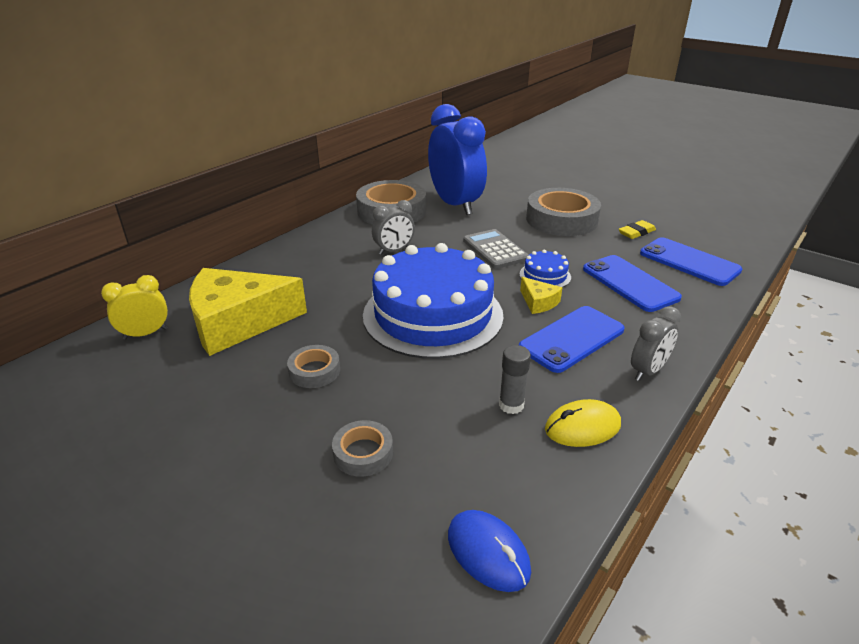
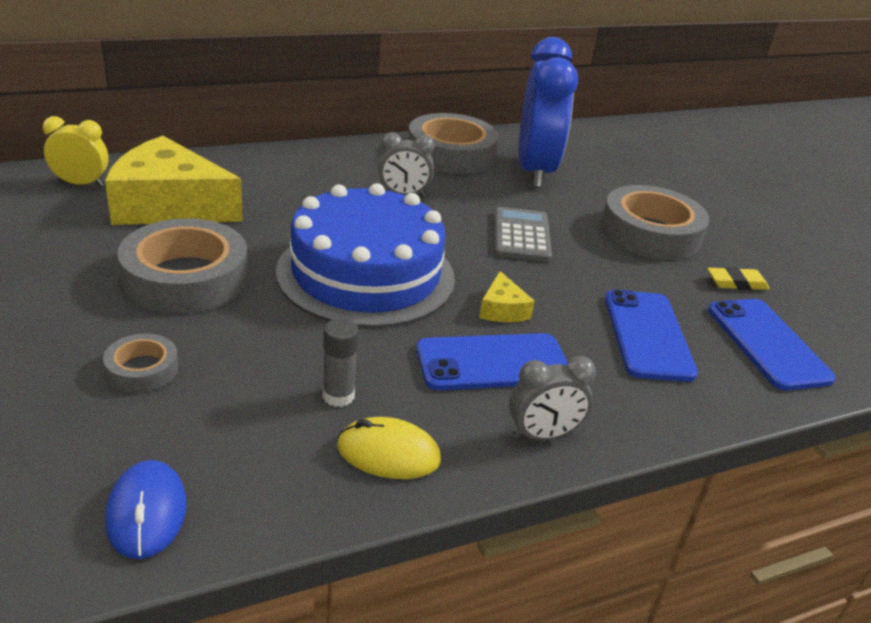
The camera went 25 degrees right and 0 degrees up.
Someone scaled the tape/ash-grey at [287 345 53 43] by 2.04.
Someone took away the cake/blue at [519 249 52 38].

• Exercise description
Exact copy, no images: rewrite the entire listing above.

• Written solution
The camera went 25 degrees right and 0 degrees up.
Someone scaled the tape/ash-grey at [287 345 53 43] by 2.04.
Someone took away the cake/blue at [519 249 52 38].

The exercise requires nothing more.